### THE TASK
Nothing less than an exact copy of all the records is required.

### DATA EXTRACT
+--
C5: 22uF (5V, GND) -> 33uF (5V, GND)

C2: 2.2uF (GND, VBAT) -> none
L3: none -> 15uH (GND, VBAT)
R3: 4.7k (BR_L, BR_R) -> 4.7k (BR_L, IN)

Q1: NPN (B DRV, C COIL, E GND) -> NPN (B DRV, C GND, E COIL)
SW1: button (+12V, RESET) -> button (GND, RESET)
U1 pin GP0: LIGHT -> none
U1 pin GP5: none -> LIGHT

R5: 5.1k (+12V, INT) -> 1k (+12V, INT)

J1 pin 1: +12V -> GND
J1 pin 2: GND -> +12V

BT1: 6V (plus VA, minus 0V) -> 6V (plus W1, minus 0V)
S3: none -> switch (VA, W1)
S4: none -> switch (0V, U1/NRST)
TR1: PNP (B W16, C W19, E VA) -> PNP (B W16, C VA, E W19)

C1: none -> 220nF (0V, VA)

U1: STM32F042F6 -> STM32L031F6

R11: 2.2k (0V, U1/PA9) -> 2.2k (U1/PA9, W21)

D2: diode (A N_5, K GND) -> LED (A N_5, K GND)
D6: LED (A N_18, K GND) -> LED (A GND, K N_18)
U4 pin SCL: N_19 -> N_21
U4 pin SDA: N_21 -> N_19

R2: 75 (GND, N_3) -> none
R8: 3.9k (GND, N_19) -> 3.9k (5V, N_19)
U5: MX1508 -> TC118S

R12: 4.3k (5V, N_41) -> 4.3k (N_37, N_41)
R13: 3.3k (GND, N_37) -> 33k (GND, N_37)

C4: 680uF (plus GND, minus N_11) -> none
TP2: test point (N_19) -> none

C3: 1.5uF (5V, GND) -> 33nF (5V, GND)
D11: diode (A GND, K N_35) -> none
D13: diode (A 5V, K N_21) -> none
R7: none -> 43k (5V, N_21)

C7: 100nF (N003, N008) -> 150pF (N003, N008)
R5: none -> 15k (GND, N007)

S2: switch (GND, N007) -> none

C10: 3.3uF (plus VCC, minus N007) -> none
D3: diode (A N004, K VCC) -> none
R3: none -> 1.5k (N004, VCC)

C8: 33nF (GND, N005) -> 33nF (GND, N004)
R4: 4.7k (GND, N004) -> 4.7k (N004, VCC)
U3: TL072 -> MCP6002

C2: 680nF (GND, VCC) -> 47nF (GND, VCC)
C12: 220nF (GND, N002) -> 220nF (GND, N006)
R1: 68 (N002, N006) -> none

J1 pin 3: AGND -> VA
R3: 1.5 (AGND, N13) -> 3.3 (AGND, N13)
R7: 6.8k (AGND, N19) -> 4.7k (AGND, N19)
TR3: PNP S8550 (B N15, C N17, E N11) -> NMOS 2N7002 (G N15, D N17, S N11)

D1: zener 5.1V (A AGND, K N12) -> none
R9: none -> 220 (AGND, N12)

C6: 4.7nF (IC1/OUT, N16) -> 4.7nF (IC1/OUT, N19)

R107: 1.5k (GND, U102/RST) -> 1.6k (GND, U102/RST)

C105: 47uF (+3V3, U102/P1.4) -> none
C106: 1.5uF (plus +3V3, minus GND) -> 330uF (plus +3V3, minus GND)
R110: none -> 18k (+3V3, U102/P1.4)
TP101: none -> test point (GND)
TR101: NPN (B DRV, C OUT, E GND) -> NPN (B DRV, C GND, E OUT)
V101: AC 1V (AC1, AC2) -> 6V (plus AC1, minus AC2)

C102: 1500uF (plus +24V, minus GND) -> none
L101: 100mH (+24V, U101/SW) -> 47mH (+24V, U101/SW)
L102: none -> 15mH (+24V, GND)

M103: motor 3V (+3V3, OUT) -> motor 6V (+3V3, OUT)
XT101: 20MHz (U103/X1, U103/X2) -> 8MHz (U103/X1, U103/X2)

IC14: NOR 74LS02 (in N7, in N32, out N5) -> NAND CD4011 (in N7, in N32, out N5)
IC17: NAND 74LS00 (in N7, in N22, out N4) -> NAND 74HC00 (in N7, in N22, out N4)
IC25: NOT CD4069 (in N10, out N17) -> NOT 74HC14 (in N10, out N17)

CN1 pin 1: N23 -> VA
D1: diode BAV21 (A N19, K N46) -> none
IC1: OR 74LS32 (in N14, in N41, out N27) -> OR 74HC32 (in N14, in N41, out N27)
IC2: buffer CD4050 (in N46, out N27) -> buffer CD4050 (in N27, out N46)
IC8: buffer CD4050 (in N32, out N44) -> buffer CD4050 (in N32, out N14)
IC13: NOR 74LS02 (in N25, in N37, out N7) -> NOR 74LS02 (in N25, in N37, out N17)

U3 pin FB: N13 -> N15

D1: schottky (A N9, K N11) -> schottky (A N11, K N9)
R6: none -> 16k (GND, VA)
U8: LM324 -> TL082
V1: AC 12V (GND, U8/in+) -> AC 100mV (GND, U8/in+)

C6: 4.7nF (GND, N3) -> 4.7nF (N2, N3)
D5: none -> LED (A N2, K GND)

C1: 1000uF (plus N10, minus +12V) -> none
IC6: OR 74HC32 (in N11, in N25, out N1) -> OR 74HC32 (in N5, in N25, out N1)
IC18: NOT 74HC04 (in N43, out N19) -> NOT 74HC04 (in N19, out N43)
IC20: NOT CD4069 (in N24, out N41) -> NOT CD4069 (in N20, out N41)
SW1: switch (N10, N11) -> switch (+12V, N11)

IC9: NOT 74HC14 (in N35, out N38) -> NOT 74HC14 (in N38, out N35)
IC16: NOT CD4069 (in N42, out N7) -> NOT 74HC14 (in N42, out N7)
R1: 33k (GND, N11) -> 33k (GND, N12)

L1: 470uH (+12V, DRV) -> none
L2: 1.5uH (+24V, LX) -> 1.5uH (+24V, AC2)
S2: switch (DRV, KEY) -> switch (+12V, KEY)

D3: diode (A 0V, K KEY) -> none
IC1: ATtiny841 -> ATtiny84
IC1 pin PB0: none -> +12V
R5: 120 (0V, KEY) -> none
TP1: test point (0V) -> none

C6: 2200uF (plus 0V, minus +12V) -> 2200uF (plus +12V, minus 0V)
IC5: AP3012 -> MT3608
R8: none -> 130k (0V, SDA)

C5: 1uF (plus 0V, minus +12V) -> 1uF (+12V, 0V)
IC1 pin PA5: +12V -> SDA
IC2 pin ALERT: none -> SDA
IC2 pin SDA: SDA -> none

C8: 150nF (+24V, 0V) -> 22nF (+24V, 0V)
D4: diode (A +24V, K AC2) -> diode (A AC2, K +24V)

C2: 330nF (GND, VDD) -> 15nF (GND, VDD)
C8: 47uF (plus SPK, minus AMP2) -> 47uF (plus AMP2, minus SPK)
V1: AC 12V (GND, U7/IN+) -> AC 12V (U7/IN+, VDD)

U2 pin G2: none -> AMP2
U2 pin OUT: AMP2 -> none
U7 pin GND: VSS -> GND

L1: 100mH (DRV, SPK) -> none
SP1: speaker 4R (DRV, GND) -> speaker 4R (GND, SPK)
+--
### TASK RESPONSE
C5: 22uF (5V, GND) -> 33uF (5V, GND)

C2: 2.2uF (GND, VBAT) -> none
L3: none -> 15uH (GND, VBAT)
R3: 4.7k (BR_L, BR_R) -> 4.7k (BR_L, IN)

Q1: NPN (B DRV, C COIL, E GND) -> NPN (B DRV, C GND, E COIL)
SW1: button (+12V, RESET) -> button (GND, RESET)
U1 pin GP0: LIGHT -> none
U1 pin GP5: none -> LIGHT

R5: 5.1k (+12V, INT) -> 1k (+12V, INT)

J1 pin 1: +12V -> GND
J1 pin 2: GND -> +12V

BT1: 6V (plus VA, minus 0V) -> 6V (plus W1, minus 0V)
S3: none -> switch (VA, W1)
S4: none -> switch (0V, U1/NRST)
TR1: PNP (B W16, C W19, E VA) -> PNP (B W16, C VA, E W19)

C1: none -> 220nF (0V, VA)

U1: STM32F042F6 -> STM32L031F6

R11: 2.2k (0V, U1/PA9) -> 2.2k (U1/PA9, W21)

D2: diode (A N_5, K GND) -> LED (A N_5, K GND)
D6: LED (A N_18, K GND) -> LED (A GND, K N_18)
U4 pin SCL: N_19 -> N_21
U4 pin SDA: N_21 -> N_19

R2: 75 (GND, N_3) -> none
R8: 3.9k (GND, N_19) -> 3.9k (5V, N_19)
U5: MX1508 -> TC118S

R12: 4.3k (5V, N_41) -> 4.3k (N_37, N_41)
R13: 3.3k (GND, N_37) -> 33k (GND, N_37)

C4: 680uF (plus GND, minus N_11) -> none
TP2: test point (N_19) -> none

C3: 1.5uF (5V, GND) -> 33nF (5V, GND)
D11: diode (A GND, K N_35) -> none
D13: diode (A 5V, K N_21) -> none
R7: none -> 43k (5V, N_21)

C7: 100nF (N003, N008) -> 150pF (N003, N008)
R5: none -> 15k (GND, N007)

S2: switch (GND, N007) -> none

C10: 3.3uF (plus VCC, minus N007) -> none
D3: diode (A N004, K VCC) -> none
R3: none -> 1.5k (N004, VCC)

C8: 33nF (GND, N005) -> 33nF (GND, N004)
R4: 4.7k (GND, N004) -> 4.7k (N004, VCC)
U3: TL072 -> MCP6002

C2: 680nF (GND, VCC) -> 47nF (GND, VCC)
C12: 220nF (GND, N002) -> 220nF (GND, N006)
R1: 68 (N002, N006) -> none

J1 pin 3: AGND -> VA
R3: 1.5 (AGND, N13) -> 3.3 (AGND, N13)
R7: 6.8k (AGND, N19) -> 4.7k (AGND, N19)
TR3: PNP S8550 (B N15, C N17, E N11) -> NMOS 2N7002 (G N15, D N17, S N11)

D1: zener 5.1V (A AGND, K N12) -> none
R9: none -> 220 (AGND, N12)

C6: 4.7nF (IC1/OUT, N16) -> 4.7nF (IC1/OUT, N19)

R107: 1.5k (GND, U102/RST) -> 1.6k (GND, U102/RST)

C105: 47uF (+3V3, U102/P1.4) -> none
C106: 1.5uF (plus +3V3, minus GND) -> 330uF (plus +3V3, minus GND)
R110: none -> 18k (+3V3, U102/P1.4)
TP101: none -> test point (GND)
TR101: NPN (B DRV, C OUT, E GND) -> NPN (B DRV, C GND, E OUT)
V101: AC 1V (AC1, AC2) -> 6V (plus AC1, minus AC2)

C102: 1500uF (plus +24V, minus GND) -> none
L101: 100mH (+24V, U101/SW) -> 47mH (+24V, U101/SW)
L102: none -> 15mH (+24V, GND)

M103: motor 3V (+3V3, OUT) -> motor 6V (+3V3, OUT)
XT101: 20MHz (U103/X1, U103/X2) -> 8MHz (U103/X1, U103/X2)

IC14: NOR 74LS02 (in N7, in N32, out N5) -> NAND CD4011 (in N7, in N32, out N5)
IC17: NAND 74LS00 (in N7, in N22, out N4) -> NAND 74HC00 (in N7, in N22, out N4)
IC25: NOT CD4069 (in N10, out N17) -> NOT 74HC14 (in N10, out N17)

CN1 pin 1: N23 -> VA
D1: diode BAV21 (A N19, K N46) -> none
IC1: OR 74LS32 (in N14, in N41, out N27) -> OR 74HC32 (in N14, in N41, out N27)
IC2: buffer CD4050 (in N46, out N27) -> buffer CD4050 (in N27, out N46)
IC8: buffer CD4050 (in N32, out N44) -> buffer CD4050 (in N32, out N14)
IC13: NOR 74LS02 (in N25, in N37, out N7) -> NOR 74LS02 (in N25, in N37, out N17)

U3 pin FB: N13 -> N15

D1: schottky (A N9, K N11) -> schottky (A N11, K N9)
R6: none -> 16k (GND, VA)
U8: LM324 -> TL082
V1: AC 12V (GND, U8/in+) -> AC 100mV (GND, U8/in+)

C6: 4.7nF (GND, N3) -> 4.7nF (N2, N3)
D5: none -> LED (A N2, K GND)

C1: 1000uF (plus N10, minus +12V) -> none
IC6: OR 74HC32 (in N11, in N25, out N1) -> OR 74HC32 (in N5, in N25, out N1)
IC18: NOT 74HC04 (in N43, out N19) -> NOT 74HC04 (in N19, out N43)
IC20: NOT CD4069 (in N24, out N41) -> NOT CD4069 (in N20, out N41)
SW1: switch (N10, N11) -> switch (+12V, N11)

IC9: NOT 74HC14 (in N35, out N38) -> NOT 74HC14 (in N38, out N35)
IC16: NOT CD4069 (in N42, out N7) -> NOT 74HC14 (in N42, out N7)
R1: 33k (GND, N11) -> 33k (GND, N12)

L1: 470uH (+12V, DRV) -> none
L2: 1.5uH (+24V, LX) -> 1.5uH (+24V, AC2)
S2: switch (DRV, KEY) -> switch (+12V, KEY)

D3: diode (A 0V, K KEY) -> none
IC1: ATtiny841 -> ATtiny84
IC1 pin PB0: none -> +12V
R5: 120 (0V, KEY) -> none
TP1: test point (0V) -> none

C6: 2200uF (plus 0V, minus +12V) -> 2200uF (plus +12V, minus 0V)
IC5: AP3012 -> MT3608
R8: none -> 130k (0V, SDA)

C5: 1uF (plus 0V, minus +12V) -> 1uF (+12V, 0V)
IC1 pin PA5: +12V -> SDA
IC2 pin ALERT: none -> SDA
IC2 pin SDA: SDA -> none

C8: 150nF (+24V, 0V) -> 22nF (+24V, 0V)
D4: diode (A +24V, K AC2) -> diode (A AC2, K +24V)

C2: 330nF (GND, VDD) -> 15nF (GND, VDD)
C8: 47uF (plus SPK, minus AMP2) -> 47uF (plus AMP2, minus SPK)
V1: AC 12V (GND, U7/IN+) -> AC 12V (U7/IN+, VDD)

U2 pin G2: none -> AMP2
U2 pin OUT: AMP2 -> none
U7 pin GND: VSS -> GND

L1: 100mH (DRV, SPK) -> none
SP1: speaker 4R (DRV, GND) -> speaker 4R (GND, SPK)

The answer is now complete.